* **ABOUT THIS EXERCISE**: Print out each record, keeping it identical to the original.

(Beginning of RECORDS)

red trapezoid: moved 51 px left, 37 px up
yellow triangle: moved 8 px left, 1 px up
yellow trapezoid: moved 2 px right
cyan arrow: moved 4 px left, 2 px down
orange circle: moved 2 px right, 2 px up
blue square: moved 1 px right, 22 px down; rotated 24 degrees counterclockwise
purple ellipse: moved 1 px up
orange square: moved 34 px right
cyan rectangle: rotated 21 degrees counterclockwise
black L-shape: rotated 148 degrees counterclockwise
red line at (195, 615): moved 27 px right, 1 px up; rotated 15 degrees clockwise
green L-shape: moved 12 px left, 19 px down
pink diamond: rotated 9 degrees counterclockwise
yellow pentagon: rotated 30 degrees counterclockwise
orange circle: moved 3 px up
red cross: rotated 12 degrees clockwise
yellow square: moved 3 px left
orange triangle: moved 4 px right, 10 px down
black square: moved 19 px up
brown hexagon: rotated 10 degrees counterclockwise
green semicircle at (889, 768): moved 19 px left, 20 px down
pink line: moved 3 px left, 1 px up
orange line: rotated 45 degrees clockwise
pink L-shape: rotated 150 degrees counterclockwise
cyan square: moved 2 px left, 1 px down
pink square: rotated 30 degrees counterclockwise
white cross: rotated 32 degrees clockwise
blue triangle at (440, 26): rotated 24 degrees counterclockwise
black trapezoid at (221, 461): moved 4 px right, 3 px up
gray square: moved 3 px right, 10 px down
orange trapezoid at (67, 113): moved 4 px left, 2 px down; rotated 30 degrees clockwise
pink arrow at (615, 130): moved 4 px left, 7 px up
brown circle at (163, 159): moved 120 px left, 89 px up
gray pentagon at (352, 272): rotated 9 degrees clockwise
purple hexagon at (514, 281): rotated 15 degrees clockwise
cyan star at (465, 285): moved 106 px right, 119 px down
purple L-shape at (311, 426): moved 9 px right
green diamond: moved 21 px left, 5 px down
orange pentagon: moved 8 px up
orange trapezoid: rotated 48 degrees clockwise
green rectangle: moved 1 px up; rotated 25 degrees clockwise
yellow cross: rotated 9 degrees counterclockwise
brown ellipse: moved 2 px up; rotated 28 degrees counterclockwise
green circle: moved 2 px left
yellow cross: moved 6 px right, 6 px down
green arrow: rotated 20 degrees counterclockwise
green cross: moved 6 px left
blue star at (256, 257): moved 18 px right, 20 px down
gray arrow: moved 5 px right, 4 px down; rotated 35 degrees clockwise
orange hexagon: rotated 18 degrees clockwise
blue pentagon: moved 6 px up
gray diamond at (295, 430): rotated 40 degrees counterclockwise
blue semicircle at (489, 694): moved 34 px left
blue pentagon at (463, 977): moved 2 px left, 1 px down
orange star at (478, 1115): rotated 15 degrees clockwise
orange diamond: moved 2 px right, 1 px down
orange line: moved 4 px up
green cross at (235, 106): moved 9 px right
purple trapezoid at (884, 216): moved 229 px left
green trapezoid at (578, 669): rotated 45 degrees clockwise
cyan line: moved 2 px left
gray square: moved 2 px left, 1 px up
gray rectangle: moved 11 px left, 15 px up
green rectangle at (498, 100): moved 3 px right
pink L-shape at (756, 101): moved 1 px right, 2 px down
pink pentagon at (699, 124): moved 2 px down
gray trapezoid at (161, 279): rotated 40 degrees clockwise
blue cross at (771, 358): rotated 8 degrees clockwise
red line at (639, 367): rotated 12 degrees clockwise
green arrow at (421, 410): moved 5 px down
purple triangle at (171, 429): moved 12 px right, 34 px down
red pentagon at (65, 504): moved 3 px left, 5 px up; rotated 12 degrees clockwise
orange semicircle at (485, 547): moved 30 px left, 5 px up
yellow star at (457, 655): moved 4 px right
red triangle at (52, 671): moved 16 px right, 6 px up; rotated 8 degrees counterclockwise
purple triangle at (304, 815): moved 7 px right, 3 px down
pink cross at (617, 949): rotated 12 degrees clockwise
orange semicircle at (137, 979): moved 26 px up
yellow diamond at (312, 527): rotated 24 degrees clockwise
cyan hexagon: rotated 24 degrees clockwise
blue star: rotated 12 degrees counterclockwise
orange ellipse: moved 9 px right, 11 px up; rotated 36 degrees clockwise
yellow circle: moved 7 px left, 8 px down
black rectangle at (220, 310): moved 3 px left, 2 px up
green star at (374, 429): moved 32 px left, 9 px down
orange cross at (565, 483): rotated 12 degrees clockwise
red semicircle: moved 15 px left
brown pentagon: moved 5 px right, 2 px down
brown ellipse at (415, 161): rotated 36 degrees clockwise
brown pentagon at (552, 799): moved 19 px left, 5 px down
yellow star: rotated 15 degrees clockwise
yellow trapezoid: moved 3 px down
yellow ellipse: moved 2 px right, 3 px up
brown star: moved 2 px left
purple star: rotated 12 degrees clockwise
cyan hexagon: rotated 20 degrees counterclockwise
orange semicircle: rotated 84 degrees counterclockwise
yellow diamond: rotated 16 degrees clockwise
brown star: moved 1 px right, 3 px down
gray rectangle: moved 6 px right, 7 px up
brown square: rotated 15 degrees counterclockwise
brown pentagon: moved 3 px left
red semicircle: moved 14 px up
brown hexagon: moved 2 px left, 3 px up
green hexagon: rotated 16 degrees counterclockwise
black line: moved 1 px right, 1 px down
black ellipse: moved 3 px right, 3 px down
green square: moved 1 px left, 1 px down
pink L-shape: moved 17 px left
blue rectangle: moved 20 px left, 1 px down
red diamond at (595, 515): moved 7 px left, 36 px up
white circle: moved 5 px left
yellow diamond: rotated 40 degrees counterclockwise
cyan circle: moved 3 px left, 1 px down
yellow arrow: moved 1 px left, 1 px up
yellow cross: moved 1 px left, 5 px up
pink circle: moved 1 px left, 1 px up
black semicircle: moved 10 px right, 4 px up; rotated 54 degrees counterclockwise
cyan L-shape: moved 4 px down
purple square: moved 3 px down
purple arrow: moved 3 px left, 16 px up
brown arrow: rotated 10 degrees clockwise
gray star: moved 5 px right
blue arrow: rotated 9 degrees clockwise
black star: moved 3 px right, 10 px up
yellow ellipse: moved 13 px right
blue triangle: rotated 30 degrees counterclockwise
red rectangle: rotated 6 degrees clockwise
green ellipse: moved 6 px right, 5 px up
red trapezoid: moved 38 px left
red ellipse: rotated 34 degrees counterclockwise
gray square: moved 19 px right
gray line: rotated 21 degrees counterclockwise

(End of RECORDS)

* **TASK RESULT**:
red trapezoid: moved 51 px left, 37 px up
yellow triangle: moved 8 px left, 1 px up
yellow trapezoid: moved 2 px right
cyan arrow: moved 4 px left, 2 px down
orange circle: moved 2 px right, 2 px up
blue square: moved 1 px right, 22 px down; rotated 24 degrees counterclockwise
purple ellipse: moved 1 px up
orange square: moved 34 px right
cyan rectangle: rotated 21 degrees counterclockwise
black L-shape: rotated 148 degrees counterclockwise
red line at (195, 615): moved 27 px right, 1 px up; rotated 15 degrees clockwise
green L-shape: moved 12 px left, 19 px down
pink diamond: rotated 9 degrees counterclockwise
yellow pentagon: rotated 30 degrees counterclockwise
orange circle: moved 3 px up
red cross: rotated 12 degrees clockwise
yellow square: moved 3 px left
orange triangle: moved 4 px right, 10 px down
black square: moved 19 px up
brown hexagon: rotated 10 degrees counterclockwise
green semicircle at (889, 768): moved 19 px left, 20 px down
pink line: moved 3 px left, 1 px up
orange line: rotated 45 degrees clockwise
pink L-shape: rotated 150 degrees counterclockwise
cyan square: moved 2 px left, 1 px down
pink square: rotated 30 degrees counterclockwise
white cross: rotated 32 degrees clockwise
blue triangle at (440, 26): rotated 24 degrees counterclockwise
black trapezoid at (221, 461): moved 4 px right, 3 px up
gray square: moved 3 px right, 10 px down
orange trapezoid at (67, 113): moved 4 px left, 2 px down; rotated 30 degrees clockwise
pink arrow at (615, 130): moved 4 px left, 7 px up
brown circle at (163, 159): moved 120 px left, 89 px up
gray pentagon at (352, 272): rotated 9 degrees clockwise
purple hexagon at (514, 281): rotated 15 degrees clockwise
cyan star at (465, 285): moved 106 px right, 119 px down
purple L-shape at (311, 426): moved 9 px right
green diamond: moved 21 px left, 5 px down
orange pentagon: moved 8 px up
orange trapezoid: rotated 48 degrees clockwise
green rectangle: moved 1 px up; rotated 25 degrees clockwise
yellow cross: rotated 9 degrees counterclockwise
brown ellipse: moved 2 px up; rotated 28 degrees counterclockwise
green circle: moved 2 px left
yellow cross: moved 6 px right, 6 px down
green arrow: rotated 20 degrees counterclockwise
green cross: moved 6 px left
blue star at (256, 257): moved 18 px right, 20 px down
gray arrow: moved 5 px right, 4 px down; rotated 35 degrees clockwise
orange hexagon: rotated 18 degrees clockwise
blue pentagon: moved 6 px up
gray diamond at (295, 430): rotated 40 degrees counterclockwise
blue semicircle at (489, 694): moved 34 px left
blue pentagon at (463, 977): moved 2 px left, 1 px down
orange star at (478, 1115): rotated 15 degrees clockwise
orange diamond: moved 2 px right, 1 px down
orange line: moved 4 px up
green cross at (235, 106): moved 9 px right
purple trapezoid at (884, 216): moved 229 px left
green trapezoid at (578, 669): rotated 45 degrees clockwise
cyan line: moved 2 px left
gray square: moved 2 px left, 1 px up
gray rectangle: moved 11 px left, 15 px up
green rectangle at (498, 100): moved 3 px right
pink L-shape at (756, 101): moved 1 px right, 2 px down
pink pentagon at (699, 124): moved 2 px down
gray trapezoid at (161, 279): rotated 40 degrees clockwise
blue cross at (771, 358): rotated 8 degrees clockwise
red line at (639, 367): rotated 12 degrees clockwise
green arrow at (421, 410): moved 5 px down
purple triangle at (171, 429): moved 12 px right, 34 px down
red pentagon at (65, 504): moved 3 px left, 5 px up; rotated 12 degrees clockwise
orange semicircle at (485, 547): moved 30 px left, 5 px up
yellow star at (457, 655): moved 4 px right
red triangle at (52, 671): moved 16 px right, 6 px up; rotated 8 degrees counterclockwise
purple triangle at (304, 815): moved 7 px right, 3 px down
pink cross at (617, 949): rotated 12 degrees clockwise
orange semicircle at (137, 979): moved 26 px up
yellow diamond at (312, 527): rotated 24 degrees clockwise
cyan hexagon: rotated 24 degrees clockwise
blue star: rotated 12 degrees counterclockwise
orange ellipse: moved 9 px right, 11 px up; rotated 36 degrees clockwise
yellow circle: moved 7 px left, 8 px down
black rectangle at (220, 310): moved 3 px left, 2 px up
green star at (374, 429): moved 32 px left, 9 px down
orange cross at (565, 483): rotated 12 degrees clockwise
red semicircle: moved 15 px left
brown pentagon: moved 5 px right, 2 px down
brown ellipse at (415, 161): rotated 36 degrees clockwise
brown pentagon at (552, 799): moved 19 px left, 5 px down
yellow star: rotated 15 degrees clockwise
yellow trapezoid: moved 3 px down
yellow ellipse: moved 2 px right, 3 px up
brown star: moved 2 px left
purple star: rotated 12 degrees clockwise
cyan hexagon: rotated 20 degrees counterclockwise
orange semicircle: rotated 84 degrees counterclockwise
yellow diamond: rotated 16 degrees clockwise
brown star: moved 1 px right, 3 px down
gray rectangle: moved 6 px right, 7 px up
brown square: rotated 15 degrees counterclockwise
brown pentagon: moved 3 px left
red semicircle: moved 14 px up
brown hexagon: moved 2 px left, 3 px up
green hexagon: rotated 16 degrees counterclockwise
black line: moved 1 px right, 1 px down
black ellipse: moved 3 px right, 3 px down
green square: moved 1 px left, 1 px down
pink L-shape: moved 17 px left
blue rectangle: moved 20 px left, 1 px down
red diamond at (595, 515): moved 7 px left, 36 px up
white circle: moved 5 px left
yellow diamond: rotated 40 degrees counterclockwise
cyan circle: moved 3 px left, 1 px down
yellow arrow: moved 1 px left, 1 px up
yellow cross: moved 1 px left, 5 px up
pink circle: moved 1 px left, 1 px up
black semicircle: moved 10 px right, 4 px up; rotated 54 degrees counterclockwise
cyan L-shape: moved 4 px down
purple square: moved 3 px down
purple arrow: moved 3 px left, 16 px up
brown arrow: rotated 10 degrees clockwise
gray star: moved 5 px right
blue arrow: rotated 9 degrees clockwise
black star: moved 3 px right, 10 px up
yellow ellipse: moved 13 px right
blue triangle: rotated 30 degrees counterclockwise
red rectangle: rotated 6 degrees clockwise
green ellipse: moved 6 px right, 5 px up
red trapezoid: moved 38 px left
red ellipse: rotated 34 degrees counterclockwise
gray square: moved 19 px right
gray line: rotated 21 degrees counterclockwise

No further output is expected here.